In the entries below, find the line with "camera: 25 degrees left, 0 degrees up" and the line with "(445, 312) = (355, 793): turquoise"; give again those lines and every line between them, exactly.

Given records below:

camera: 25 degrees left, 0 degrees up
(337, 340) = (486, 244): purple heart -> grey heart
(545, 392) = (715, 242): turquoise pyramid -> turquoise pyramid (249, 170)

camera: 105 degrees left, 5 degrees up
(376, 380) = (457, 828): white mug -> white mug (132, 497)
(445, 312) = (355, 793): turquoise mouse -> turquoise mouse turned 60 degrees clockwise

End of Given records.
Given records below:

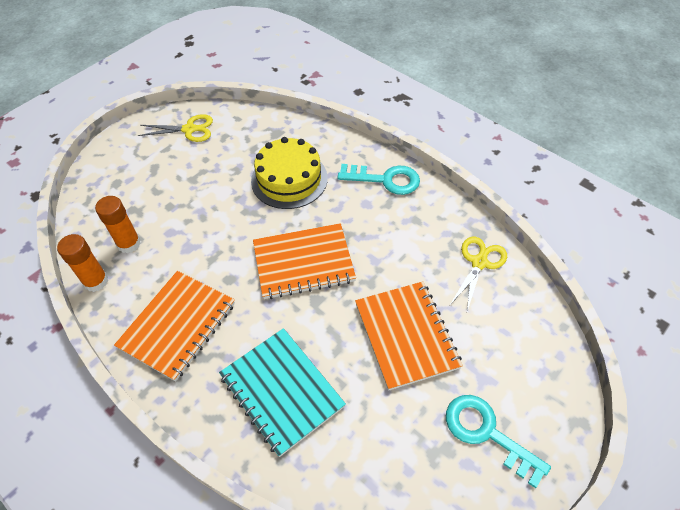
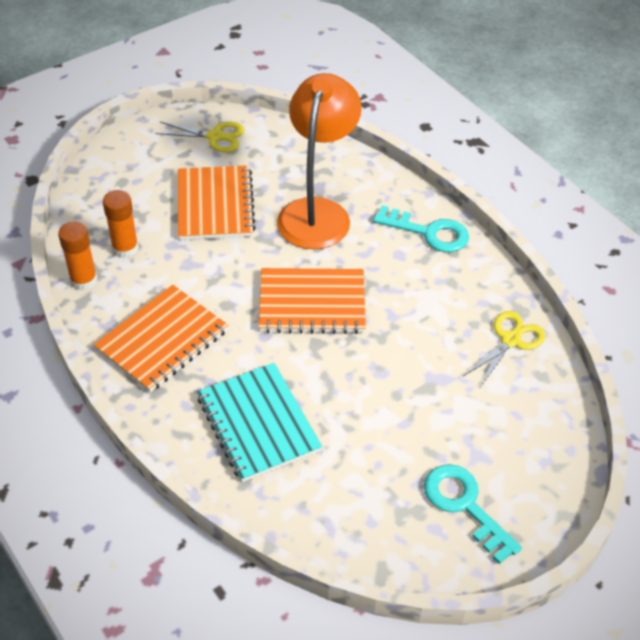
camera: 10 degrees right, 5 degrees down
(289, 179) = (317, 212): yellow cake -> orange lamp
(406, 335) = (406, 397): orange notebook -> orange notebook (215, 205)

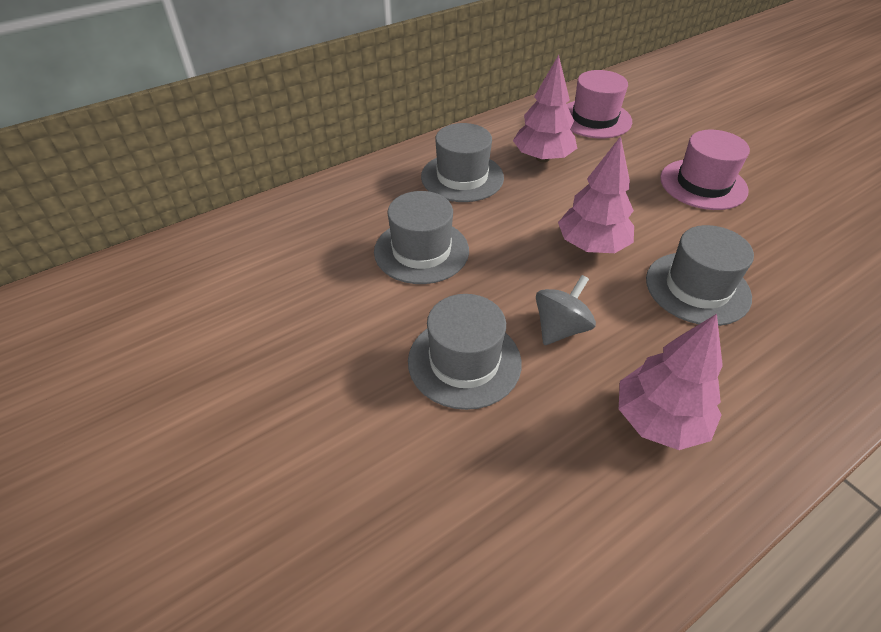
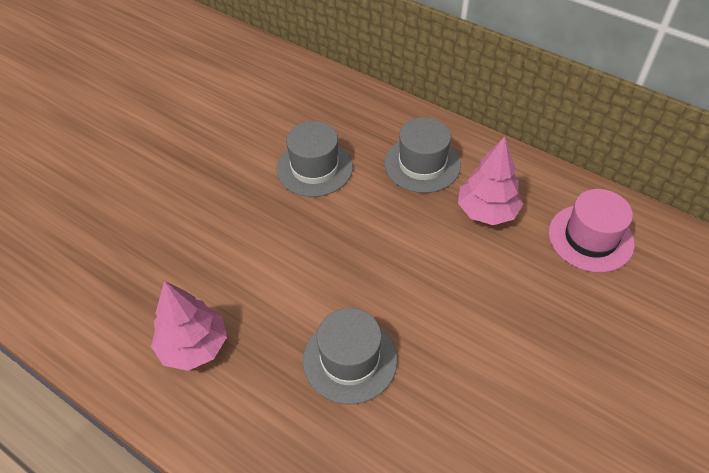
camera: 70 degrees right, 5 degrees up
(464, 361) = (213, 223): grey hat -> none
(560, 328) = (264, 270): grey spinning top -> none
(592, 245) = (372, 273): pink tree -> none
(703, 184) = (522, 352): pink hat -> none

End of Given records.
Given records below:

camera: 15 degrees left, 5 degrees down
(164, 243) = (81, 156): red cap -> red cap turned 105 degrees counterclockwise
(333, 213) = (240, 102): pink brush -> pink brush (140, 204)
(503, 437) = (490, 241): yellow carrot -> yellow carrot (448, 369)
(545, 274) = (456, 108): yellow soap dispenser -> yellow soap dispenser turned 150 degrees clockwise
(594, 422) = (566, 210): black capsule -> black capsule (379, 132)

End of Given records.

*Exercise output*:
camera: 25 degrees left, 0 degrees up
(337, 340) = (486, 244): purple heart -> grey heart
(545, 392) = (715, 242): turquoise pyramid -> turquoise pyramid (249, 170)

camera: 105 degrees left, 5 degrees up
(376, 380) = (457, 828): white mug -> white mug (132, 497)
(445, 312) = (355, 793): turquoise mouse -> turquoise mouse turned 60 degrees clockwise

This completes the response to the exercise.